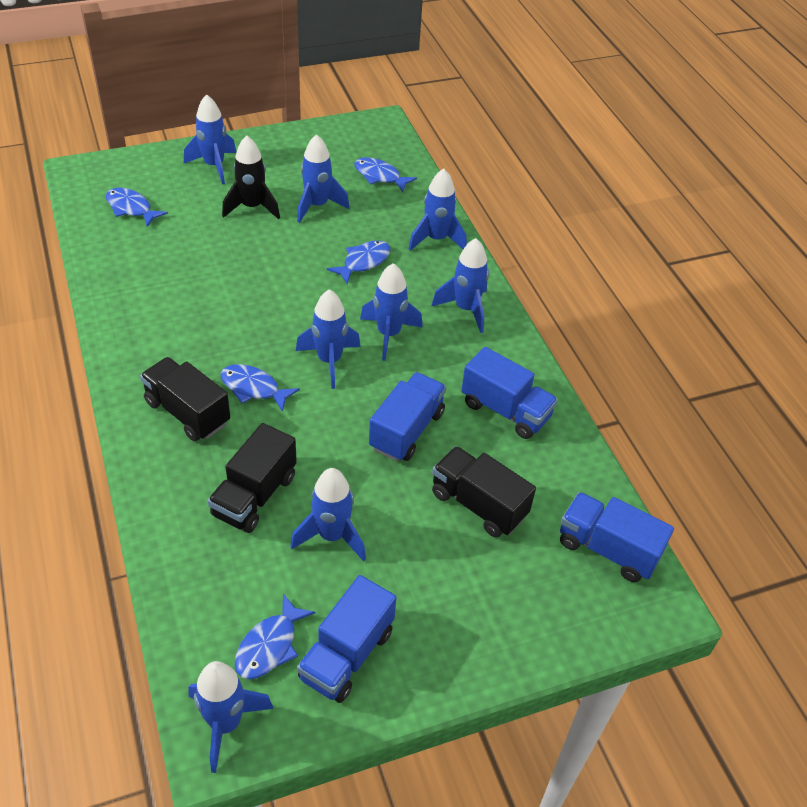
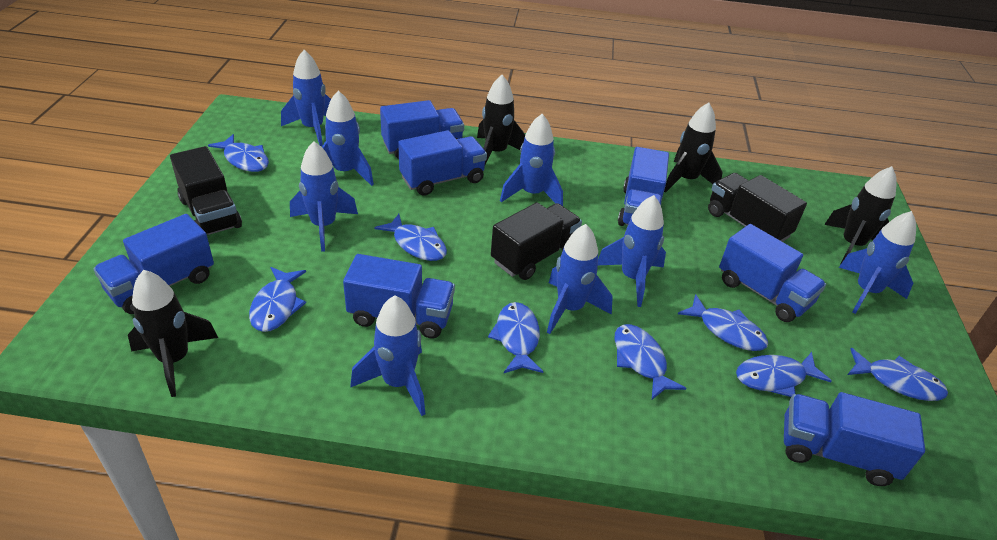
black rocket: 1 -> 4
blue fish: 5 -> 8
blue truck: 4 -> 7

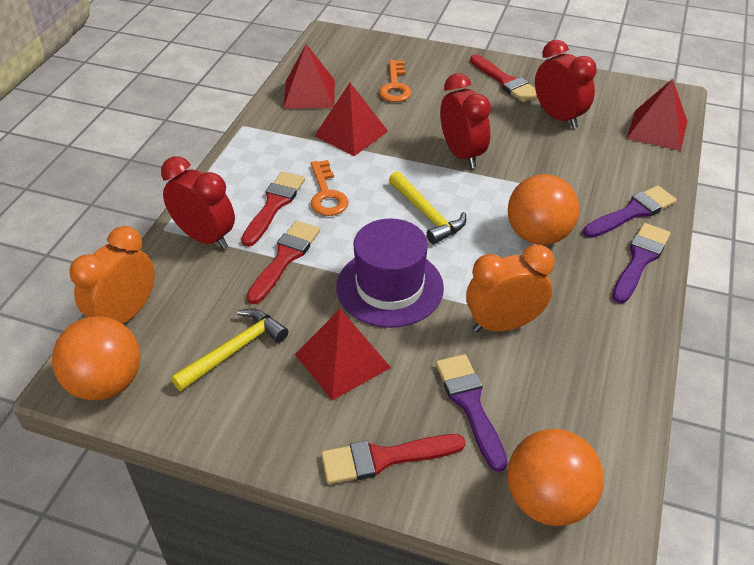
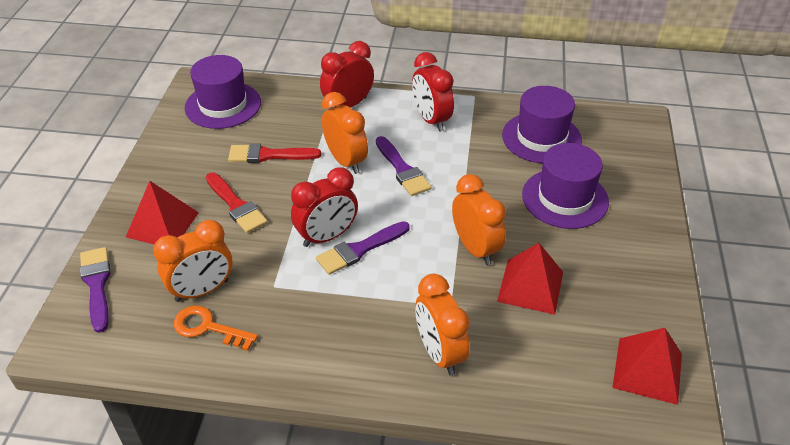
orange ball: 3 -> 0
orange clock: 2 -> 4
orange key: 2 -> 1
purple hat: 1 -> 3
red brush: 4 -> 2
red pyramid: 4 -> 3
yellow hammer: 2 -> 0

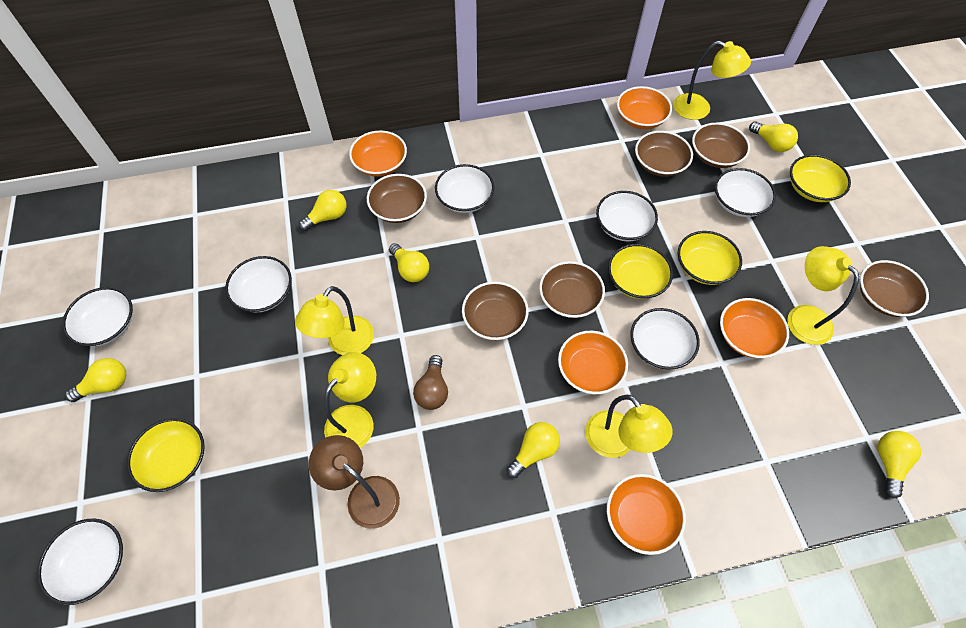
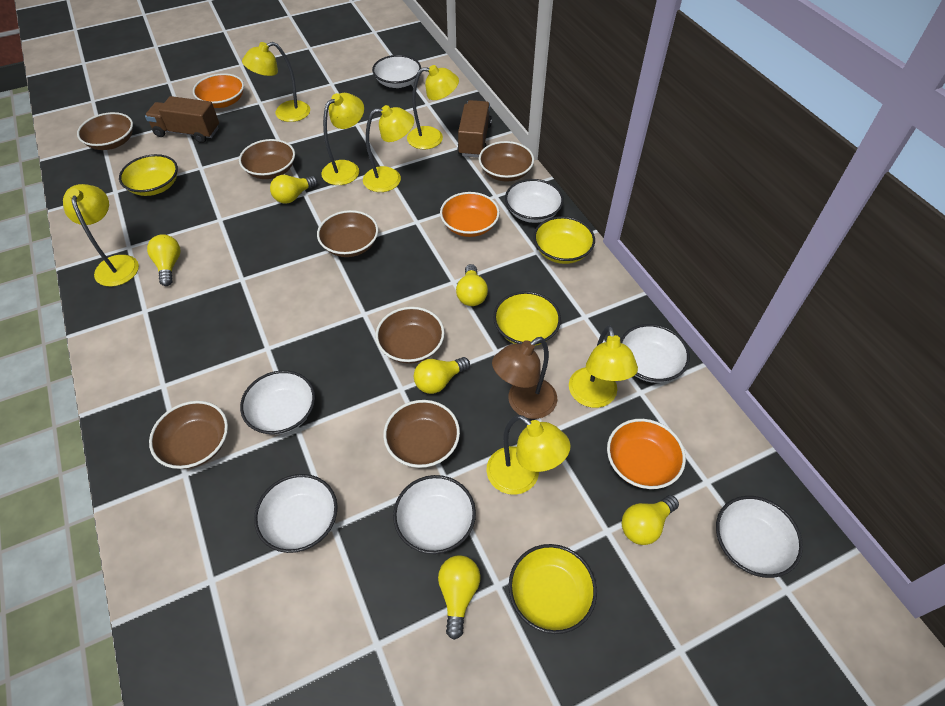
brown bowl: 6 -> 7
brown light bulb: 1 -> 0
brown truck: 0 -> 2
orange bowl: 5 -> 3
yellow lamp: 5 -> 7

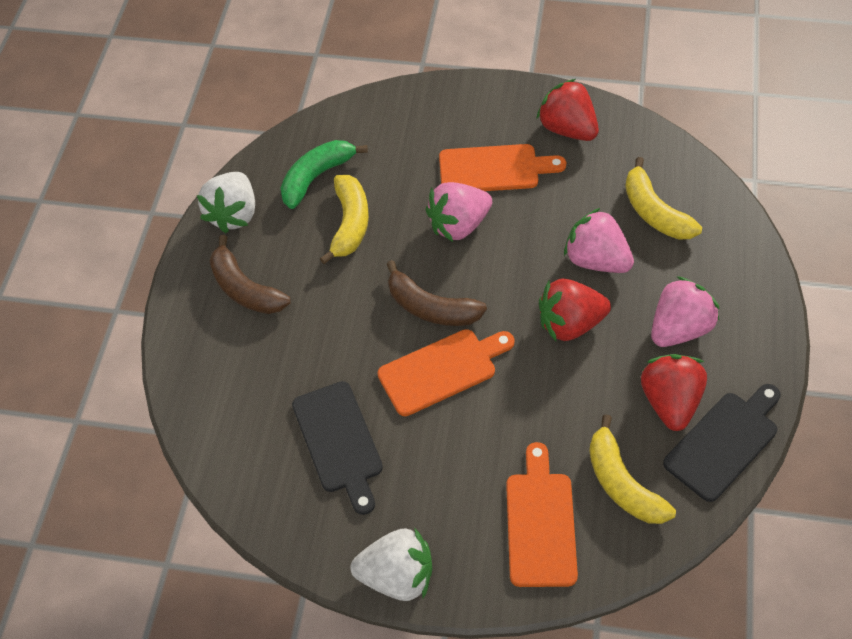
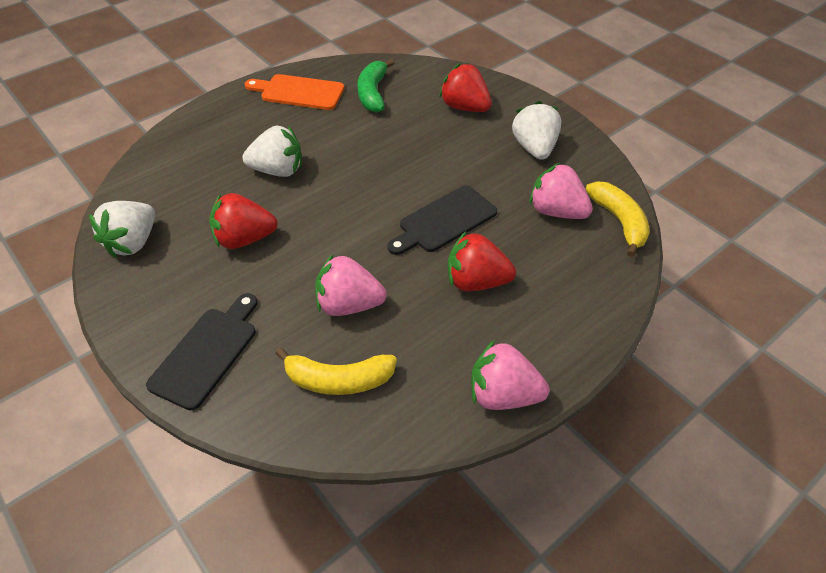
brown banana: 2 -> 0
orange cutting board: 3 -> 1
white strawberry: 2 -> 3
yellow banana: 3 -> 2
○ ○ ○
Each line from the one with "red pyramid: 4 -> 3" to the end of the material needs to be output word for word, with no picture included.

* **WRITTEN SOLUTION**
red pyramid: 4 -> 3
yellow hammer: 2 -> 0

brown bowl: 6 -> 7
brown light bulb: 1 -> 0
brown truck: 0 -> 2
orange bowl: 5 -> 3
yellow lamp: 5 -> 7

brown banana: 2 -> 0
orange cutting board: 3 -> 1
white strawberry: 2 -> 3
yellow banana: 3 -> 2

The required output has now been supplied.